### Assignment
Some lines of these records may hold the word "green"; state how many, using only the number.

### Records for this exercise
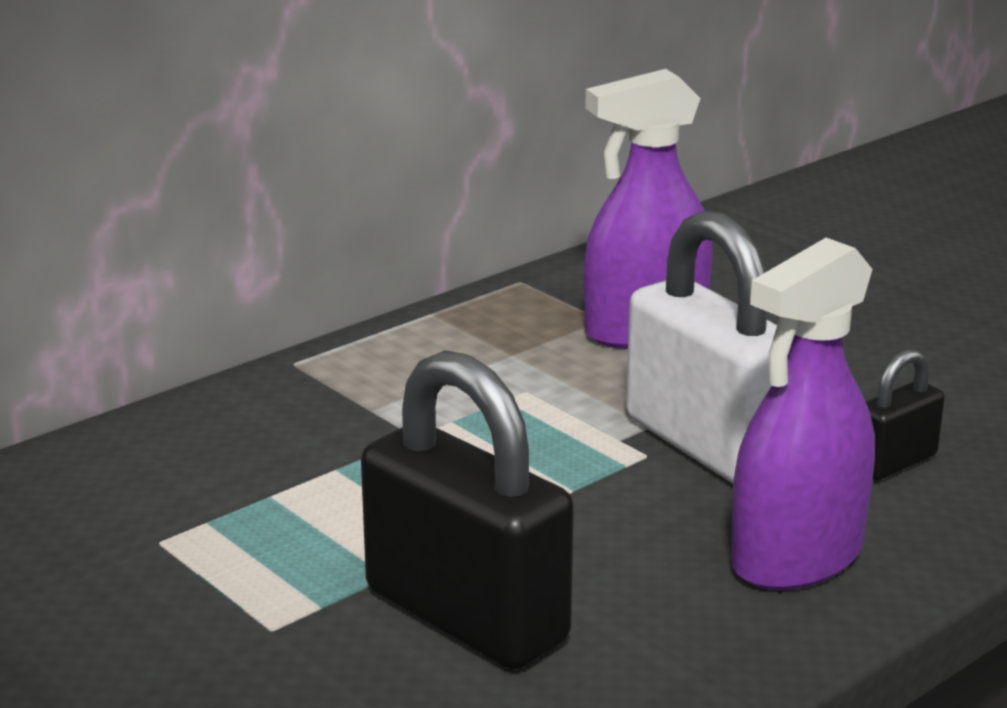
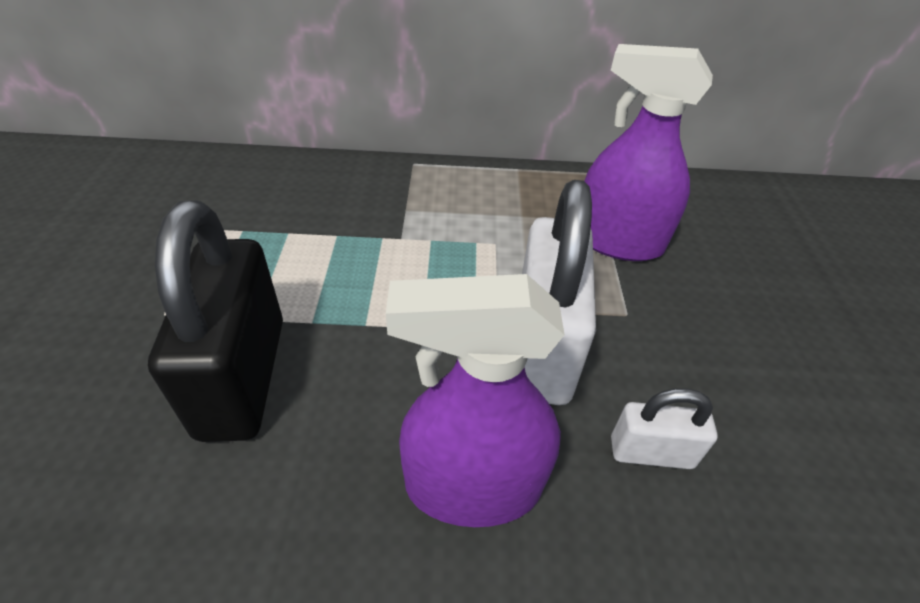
camera: 40 degrees right, 20 degrees up
(894, 462) = (651, 452): black padlock -> white padlock

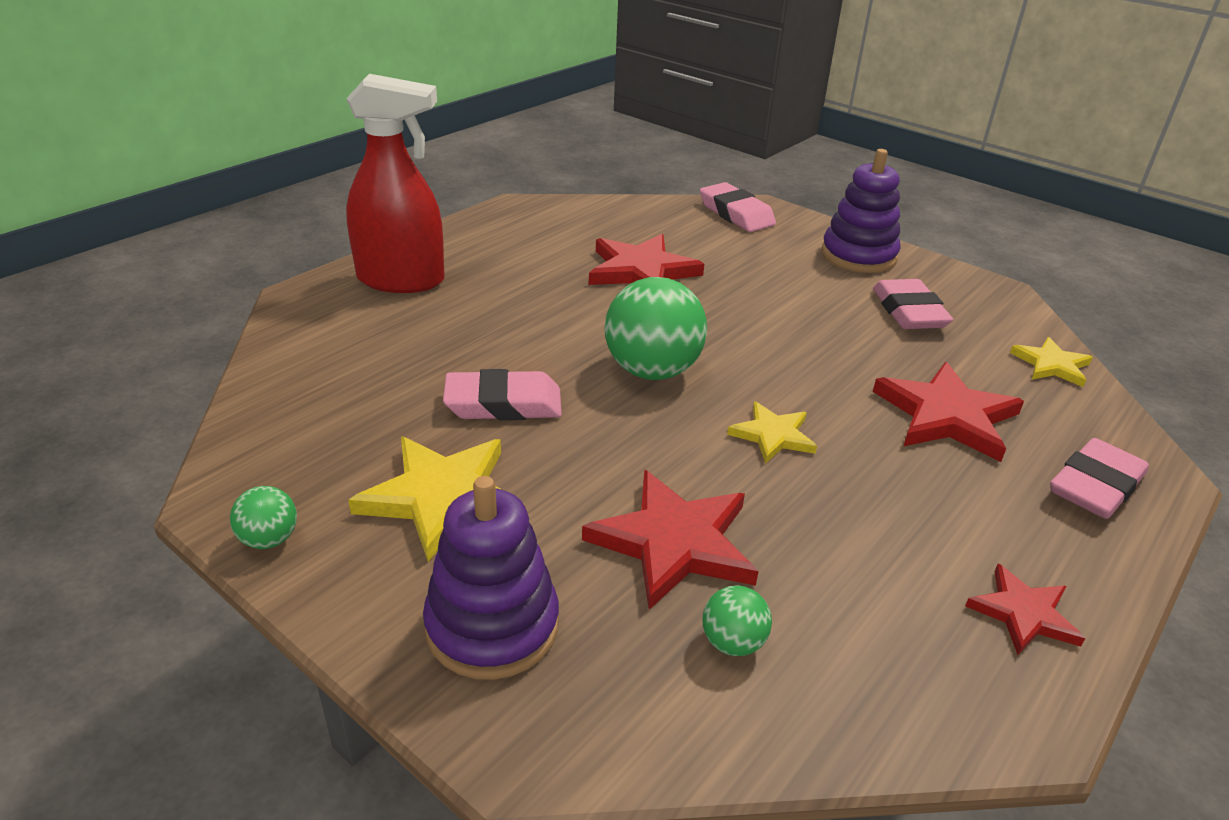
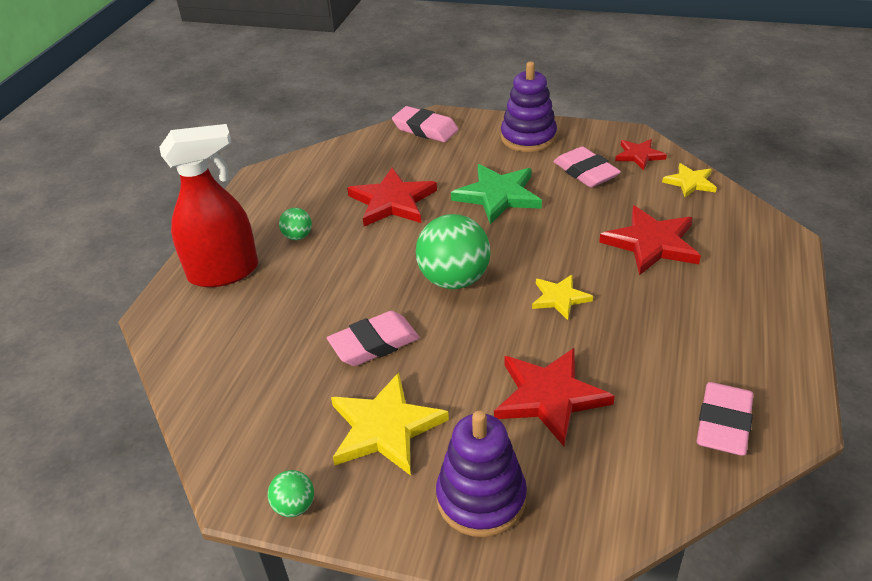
camera: 20 degrees left, 5 degrees up
(732, 642) = (623, 446): green ball -> green ball (298, 236)
(774, 302) = (498, 196): none -> green star
(1023, 613) = (762, 358): red star -> red star (639, 155)
(1095, 486) = (756, 260): pink eraser -> pink eraser (723, 423)

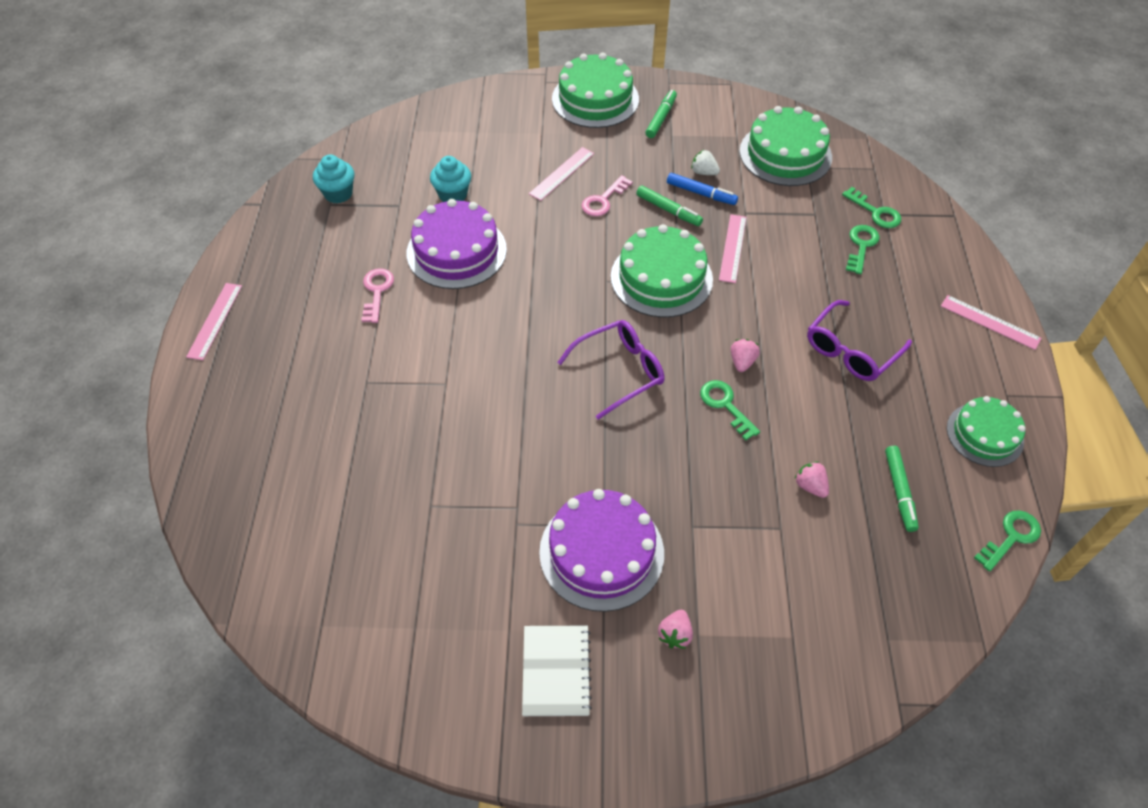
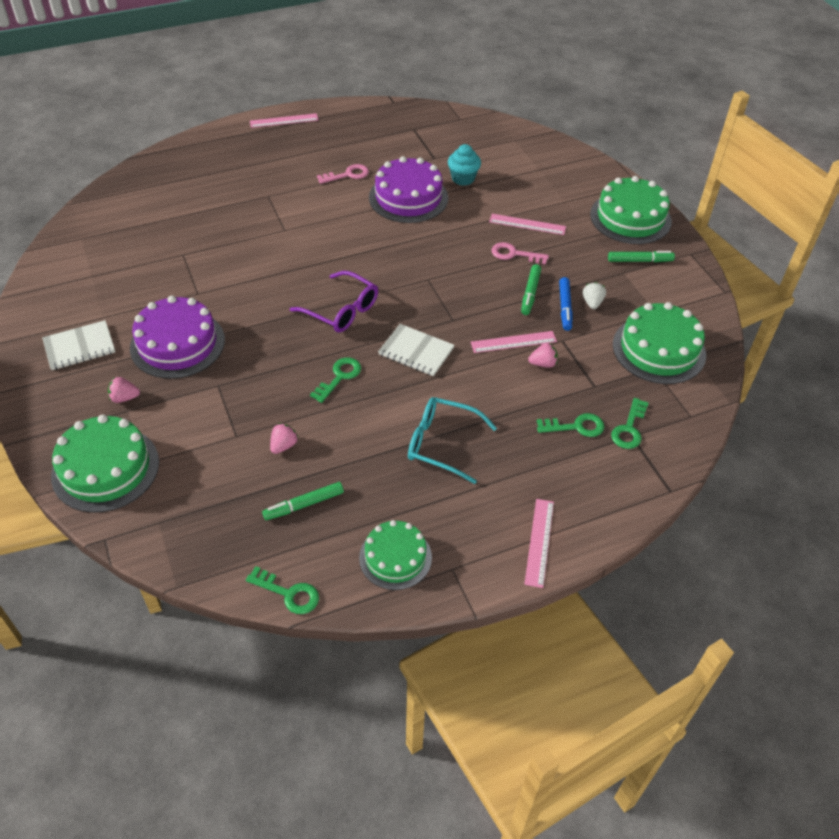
camera: 65 degrees right, 5 degrees down
(338, 193) = (426, 129): turquoise cupcake -> none
(661, 278) = (451, 308): green cake -> green cake (105, 468)
(714, 328) = (416, 351): none -> white notebook
(742, 362) = (389, 377): pink strawberry -> pink strawberry (543, 364)
(851, 351) = (441, 443): purple glasses -> turquoise glasses

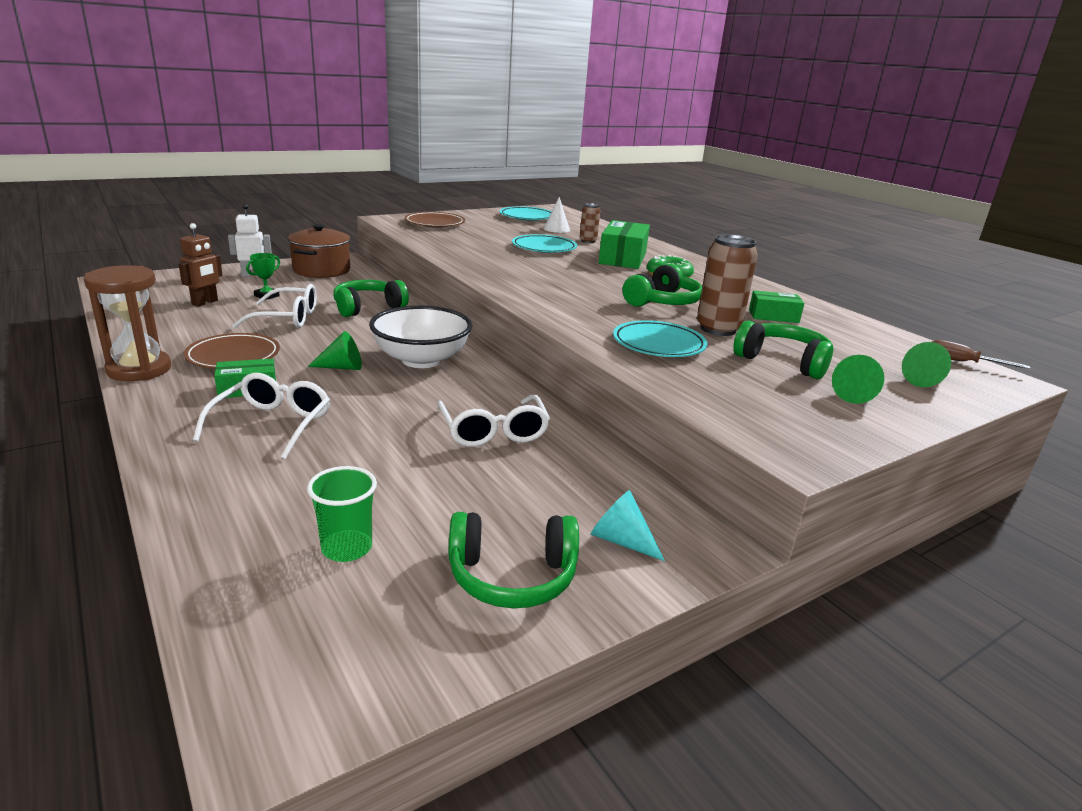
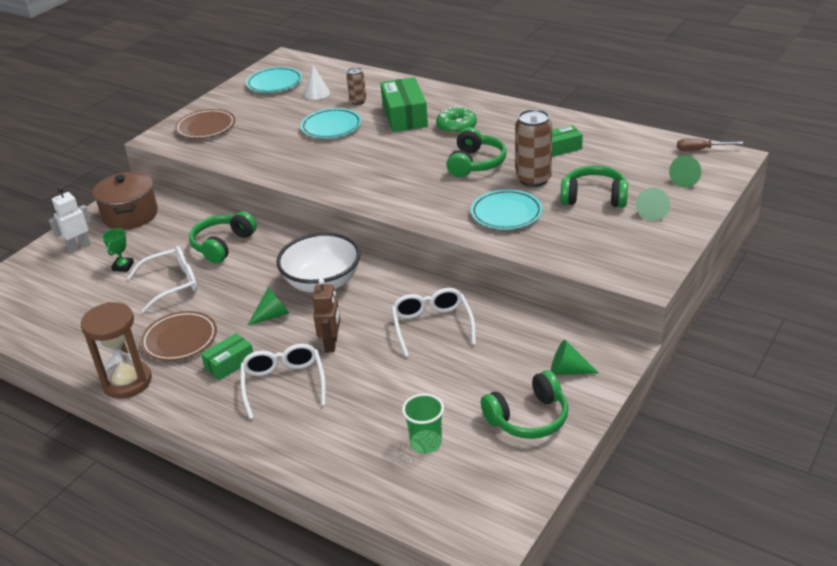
camera: 20 degrees left, 10 degrees up
(205, 303) = (82, 296): brown robot -> brown robot (331, 344)
(493, 431) = (432, 326): white glasses -> white glasses turned 150 degrees counterclockwise
(621, 540) = (568, 370): turquoise cone -> green cone

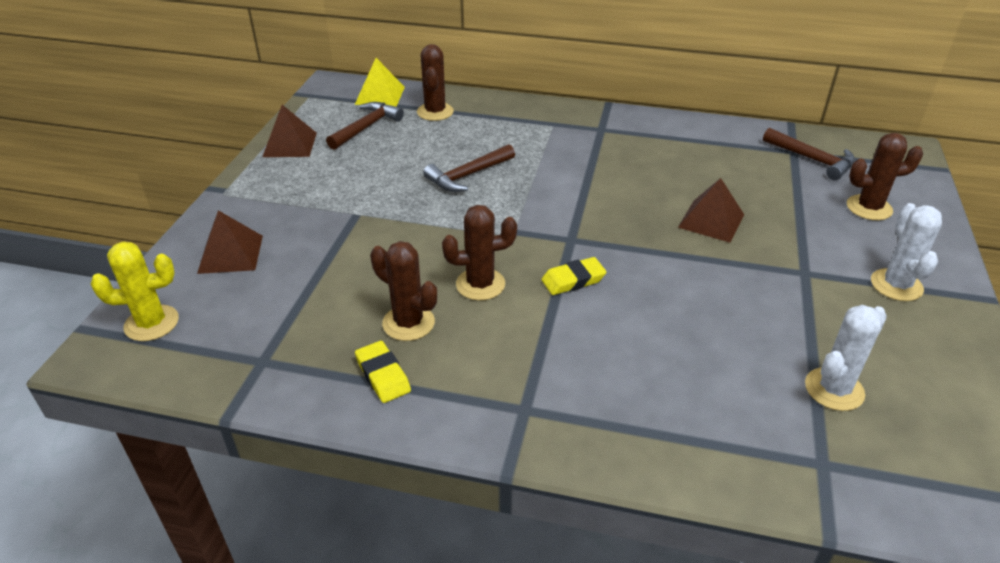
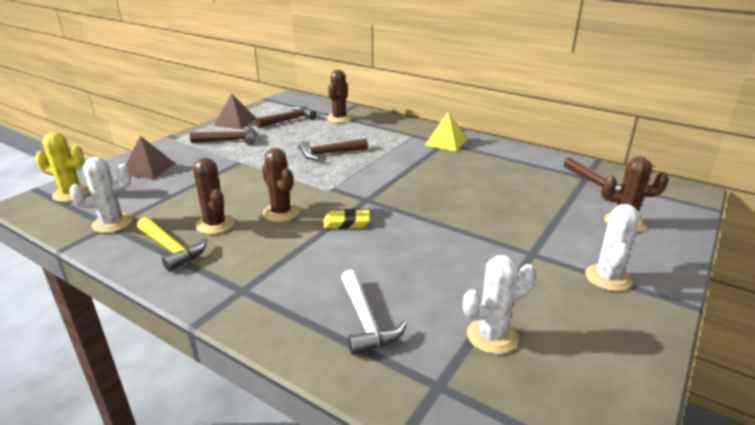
camera: 20 degrees right, 10 degrees down
(262, 356) = (112, 223): none -> white cactus
(310, 179) = (230, 140): none -> brown hammer
(380, 95) = (312, 105): yellow pyramid -> yellow pyramid (446, 142)
(383, 375) = (171, 249): yellow eraser -> yellow hammer
(480, 284) = (281, 213): brown cactus -> brown cactus turned 45 degrees clockwise
(695, 409) = (365, 321): none -> white hammer
(711, 220) = (481, 207): brown pyramid -> none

### Task response
4